▶ **TASK**: The answer must be an exact copy of the lines from the one containing "D101: LED (A IND, K 0V) -> LED (A 0V, K IND)" through the last line of the records, with no pictures.

[Before-and-after change data]
---

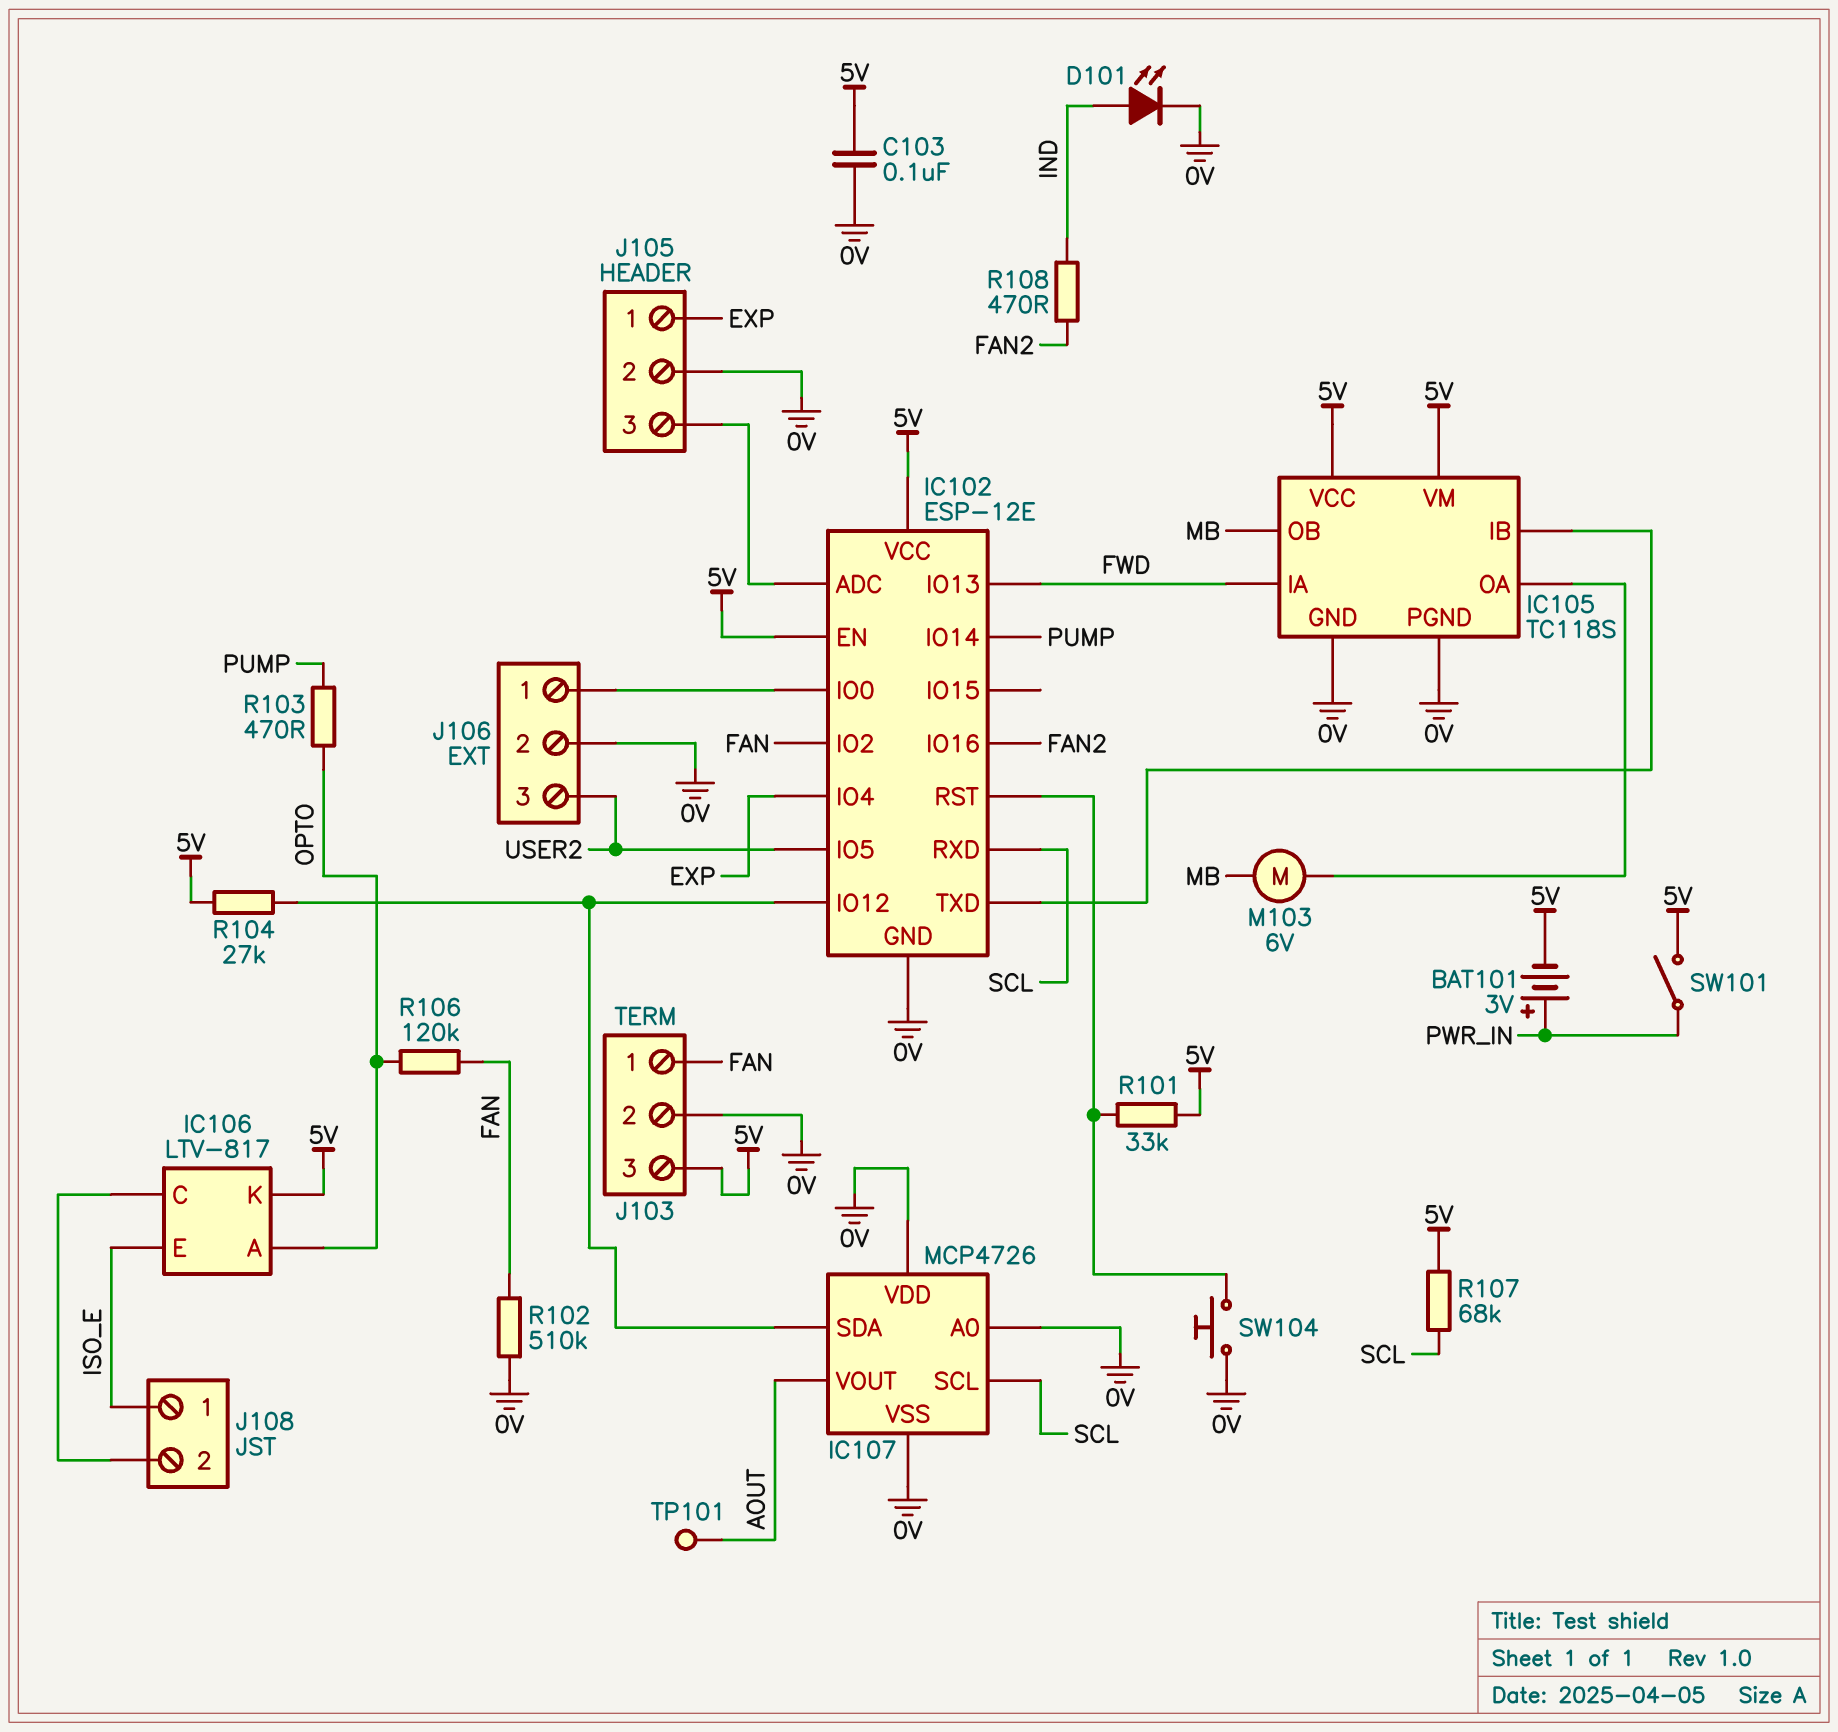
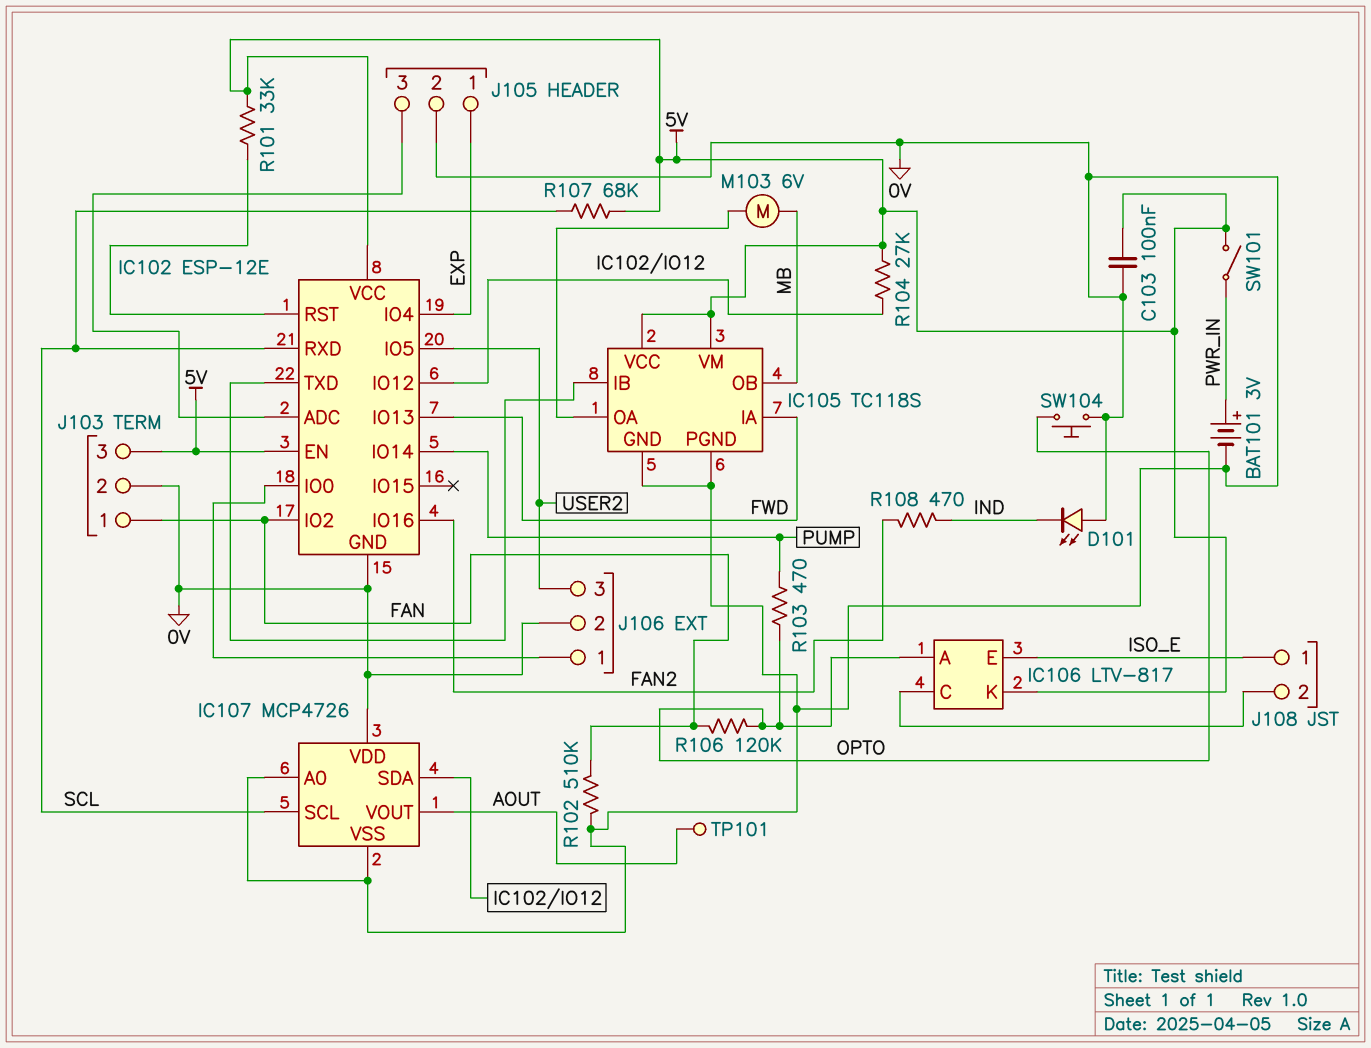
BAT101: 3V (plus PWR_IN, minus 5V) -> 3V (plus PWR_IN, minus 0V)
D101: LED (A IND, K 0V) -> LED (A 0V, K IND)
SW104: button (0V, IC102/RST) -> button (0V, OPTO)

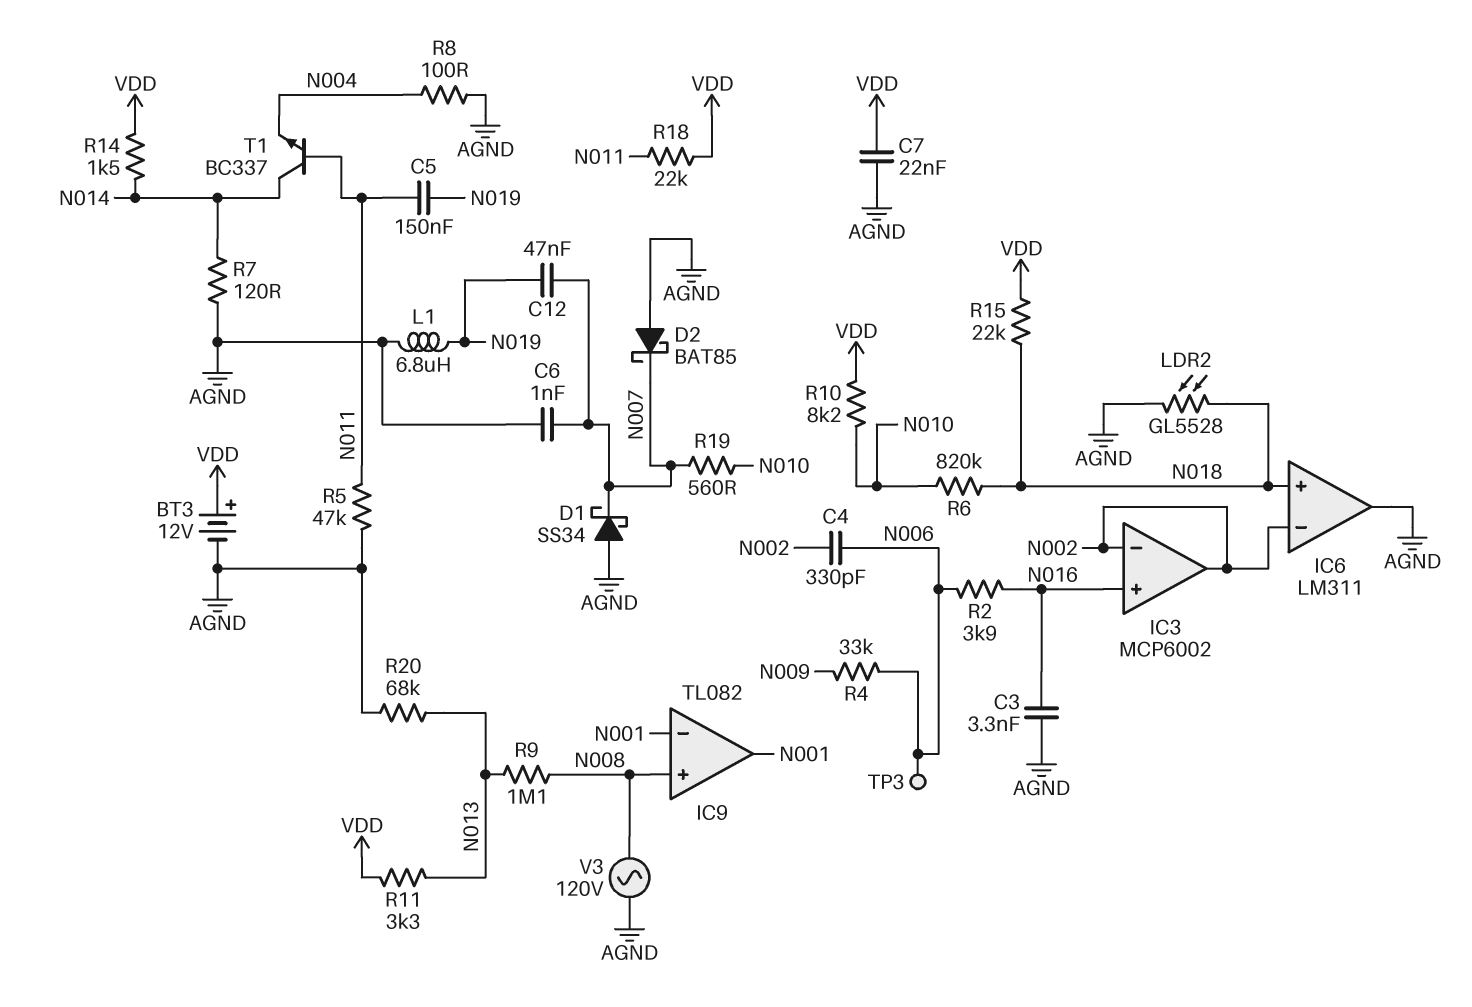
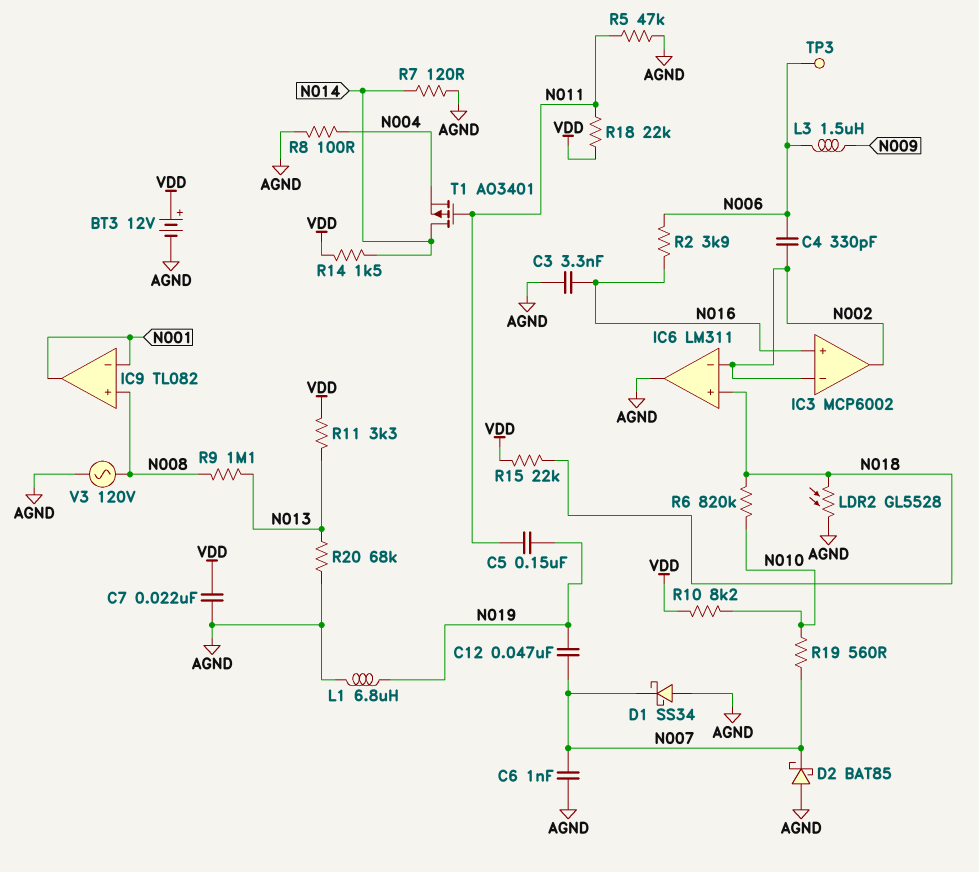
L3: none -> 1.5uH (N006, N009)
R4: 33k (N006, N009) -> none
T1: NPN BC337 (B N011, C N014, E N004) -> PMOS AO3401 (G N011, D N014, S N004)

---

▶ **ANSWER TO THIS TASK**:
D101: LED (A IND, K 0V) -> LED (A 0V, K IND)
SW104: button (0V, IC102/RST) -> button (0V, OPTO)

L3: none -> 1.5uH (N006, N009)
R4: 33k (N006, N009) -> none
T1: NPN BC337 (B N011, C N014, E N004) -> PMOS AO3401 (G N011, D N014, S N004)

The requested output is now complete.